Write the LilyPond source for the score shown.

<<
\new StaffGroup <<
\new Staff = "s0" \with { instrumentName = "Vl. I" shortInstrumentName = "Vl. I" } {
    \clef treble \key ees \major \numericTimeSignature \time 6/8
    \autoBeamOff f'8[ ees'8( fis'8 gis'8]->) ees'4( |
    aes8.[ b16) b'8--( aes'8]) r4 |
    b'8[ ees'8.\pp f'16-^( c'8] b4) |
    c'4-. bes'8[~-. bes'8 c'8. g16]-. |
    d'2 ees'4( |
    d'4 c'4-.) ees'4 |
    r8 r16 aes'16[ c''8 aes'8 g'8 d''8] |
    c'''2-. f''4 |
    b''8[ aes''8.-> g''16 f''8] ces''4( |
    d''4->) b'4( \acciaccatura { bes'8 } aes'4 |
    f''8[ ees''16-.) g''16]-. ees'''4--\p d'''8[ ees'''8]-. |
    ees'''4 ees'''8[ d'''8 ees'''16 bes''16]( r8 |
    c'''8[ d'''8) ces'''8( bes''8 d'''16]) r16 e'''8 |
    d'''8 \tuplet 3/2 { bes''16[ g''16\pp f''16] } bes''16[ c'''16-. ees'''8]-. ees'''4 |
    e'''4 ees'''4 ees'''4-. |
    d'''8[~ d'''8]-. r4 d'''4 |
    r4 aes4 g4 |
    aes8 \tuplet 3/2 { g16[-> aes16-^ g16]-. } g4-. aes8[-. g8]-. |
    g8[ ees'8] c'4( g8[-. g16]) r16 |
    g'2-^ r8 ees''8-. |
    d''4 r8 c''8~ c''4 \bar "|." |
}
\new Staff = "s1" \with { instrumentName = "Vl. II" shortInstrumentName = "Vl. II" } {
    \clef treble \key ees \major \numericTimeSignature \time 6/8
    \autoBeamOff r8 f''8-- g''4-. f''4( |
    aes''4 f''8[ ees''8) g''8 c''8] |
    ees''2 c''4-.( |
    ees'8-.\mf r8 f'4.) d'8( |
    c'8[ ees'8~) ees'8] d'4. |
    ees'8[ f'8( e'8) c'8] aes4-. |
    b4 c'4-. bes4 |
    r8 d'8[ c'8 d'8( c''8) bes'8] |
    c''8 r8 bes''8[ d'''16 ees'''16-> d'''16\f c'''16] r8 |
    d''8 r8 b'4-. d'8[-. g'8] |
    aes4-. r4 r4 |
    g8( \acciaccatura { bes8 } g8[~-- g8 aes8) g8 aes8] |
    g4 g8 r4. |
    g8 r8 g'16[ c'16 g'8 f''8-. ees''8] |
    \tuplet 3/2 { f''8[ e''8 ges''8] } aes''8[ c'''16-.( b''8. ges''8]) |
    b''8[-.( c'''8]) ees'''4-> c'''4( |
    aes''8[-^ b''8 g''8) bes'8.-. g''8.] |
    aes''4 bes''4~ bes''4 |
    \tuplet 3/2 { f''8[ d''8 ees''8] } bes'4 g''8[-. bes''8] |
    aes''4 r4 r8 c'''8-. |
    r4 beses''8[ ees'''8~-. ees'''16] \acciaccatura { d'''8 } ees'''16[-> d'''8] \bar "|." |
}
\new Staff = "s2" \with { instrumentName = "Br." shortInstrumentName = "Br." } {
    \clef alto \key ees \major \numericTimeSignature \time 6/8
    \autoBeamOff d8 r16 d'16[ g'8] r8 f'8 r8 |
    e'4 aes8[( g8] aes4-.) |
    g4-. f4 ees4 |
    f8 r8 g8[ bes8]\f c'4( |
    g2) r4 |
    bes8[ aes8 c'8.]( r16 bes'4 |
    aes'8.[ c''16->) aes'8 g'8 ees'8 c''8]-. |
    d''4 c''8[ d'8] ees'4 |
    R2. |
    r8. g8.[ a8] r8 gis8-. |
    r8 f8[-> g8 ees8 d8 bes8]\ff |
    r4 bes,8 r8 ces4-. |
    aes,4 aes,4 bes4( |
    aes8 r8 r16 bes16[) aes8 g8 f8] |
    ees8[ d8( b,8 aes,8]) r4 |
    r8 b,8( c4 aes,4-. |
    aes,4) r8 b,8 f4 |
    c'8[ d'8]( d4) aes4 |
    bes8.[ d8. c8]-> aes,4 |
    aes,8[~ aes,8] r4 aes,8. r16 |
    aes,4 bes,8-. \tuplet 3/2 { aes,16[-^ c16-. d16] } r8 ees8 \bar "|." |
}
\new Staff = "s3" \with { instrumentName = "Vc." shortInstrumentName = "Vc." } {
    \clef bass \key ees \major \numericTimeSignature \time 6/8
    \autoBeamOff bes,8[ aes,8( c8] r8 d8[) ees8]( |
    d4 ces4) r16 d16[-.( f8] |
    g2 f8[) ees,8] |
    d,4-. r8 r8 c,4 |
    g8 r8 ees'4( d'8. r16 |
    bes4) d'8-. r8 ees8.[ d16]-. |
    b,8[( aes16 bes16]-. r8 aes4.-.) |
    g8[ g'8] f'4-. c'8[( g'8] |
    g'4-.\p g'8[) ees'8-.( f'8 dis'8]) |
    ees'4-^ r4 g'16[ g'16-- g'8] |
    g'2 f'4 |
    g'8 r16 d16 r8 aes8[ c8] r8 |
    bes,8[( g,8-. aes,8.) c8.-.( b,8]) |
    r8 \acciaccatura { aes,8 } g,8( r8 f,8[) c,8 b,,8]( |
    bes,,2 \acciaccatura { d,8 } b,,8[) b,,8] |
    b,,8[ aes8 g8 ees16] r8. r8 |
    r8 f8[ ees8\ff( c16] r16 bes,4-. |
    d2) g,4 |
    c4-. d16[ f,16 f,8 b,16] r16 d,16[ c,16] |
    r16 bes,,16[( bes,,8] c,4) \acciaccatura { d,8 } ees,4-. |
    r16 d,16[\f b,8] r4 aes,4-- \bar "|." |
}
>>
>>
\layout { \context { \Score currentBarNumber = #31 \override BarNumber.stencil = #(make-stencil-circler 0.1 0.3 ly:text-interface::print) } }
--------------------
• _Task requirements_: Pick out each line in the listing above that contains the string "acciaccatura", and copy those lines unchanged.

• _Response for this exercise_:
    d''4->) b'4( \acciaccatura { bes'8 } aes'4 |
    g8( \acciaccatura { bes8 } g8[~-- g8 aes8) g8 aes8] |
    r4 beses''8[ ees'''8~-. ees'''16] \acciaccatura { d'''8 } ees'''16[-> d'''8] \bar "|." |
    r8 \acciaccatura { aes,8 } g,8( r8 f,8[) c,8 b,,8]( |
    bes,,2 \acciaccatura { d,8 } b,,8[) b,,8] |
    r16 bes,,16[( bes,,8] c,4) \acciaccatura { d,8 } ees,4-. |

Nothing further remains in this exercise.